**Task to carry out**:
Print the listing in its entirety and exactly, leaving out images.

(Information shown begins)

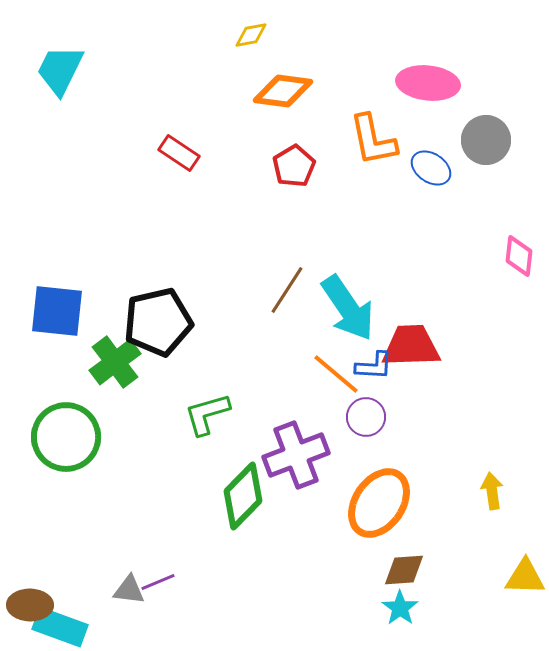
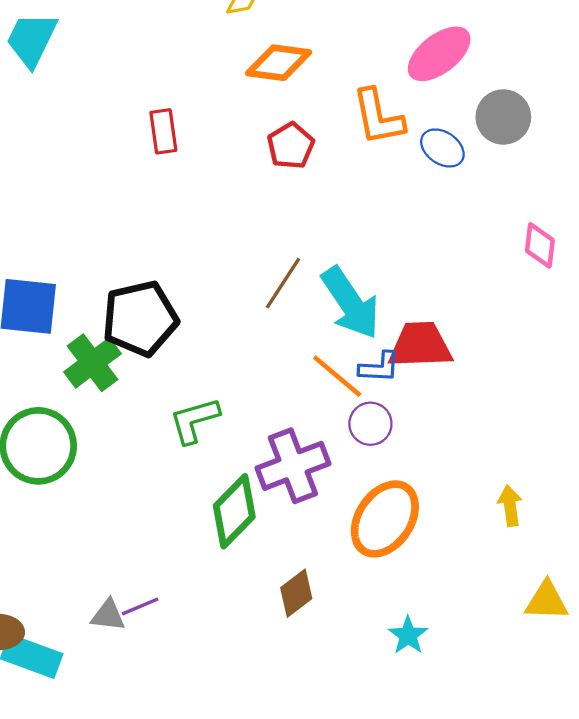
pink ellipse: (428, 83) -> (439, 54), turned -44
red rectangle: (179, 153) -> (163, 131), turned 48
brown diamond: (404, 570) -> (296, 593), moved, turned -33

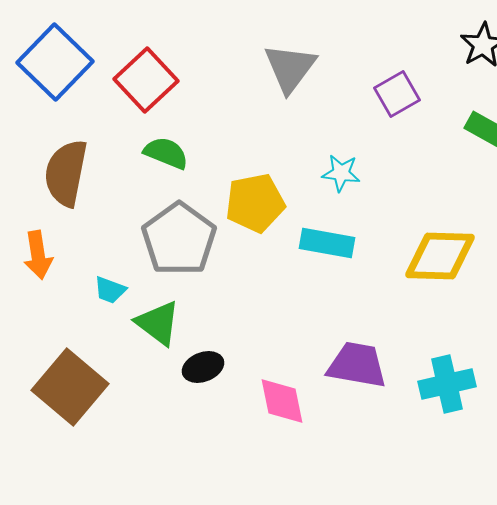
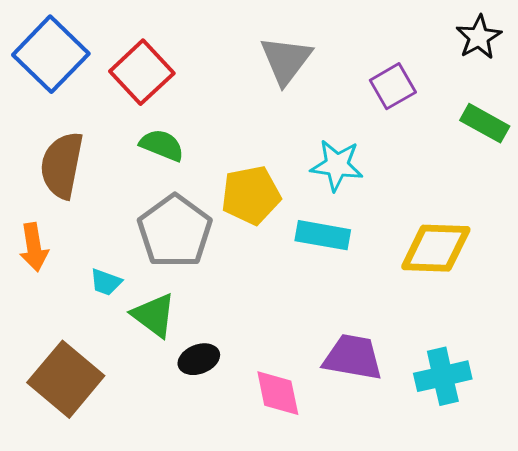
cyan star: (341, 173) -> (337, 165), size x1.4

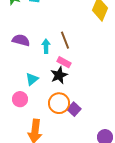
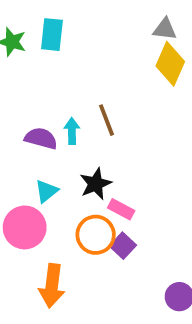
purple semicircle: (21, 40) -> (41, 138), moved
pink rectangle: (64, 62) -> (121, 209), moved
pink circle: (20, 99) -> (25, 227), size x1.5

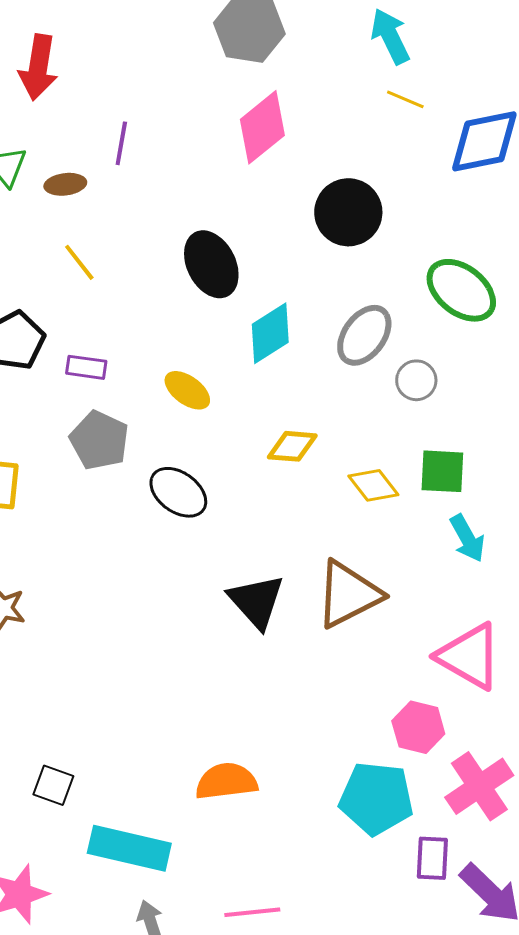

(Information shown ends)

**Response box**:
pink ellipse: (428, 83) -> (439, 54), turned -44
red rectangle: (179, 153) -> (163, 131), turned 48
brown diamond: (404, 570) -> (296, 593), moved, turned -33

cyan star: (341, 173) -> (337, 165), size x1.4

purple semicircle: (21, 40) -> (41, 138), moved
pink rectangle: (64, 62) -> (121, 209), moved
pink circle: (20, 99) -> (25, 227), size x1.5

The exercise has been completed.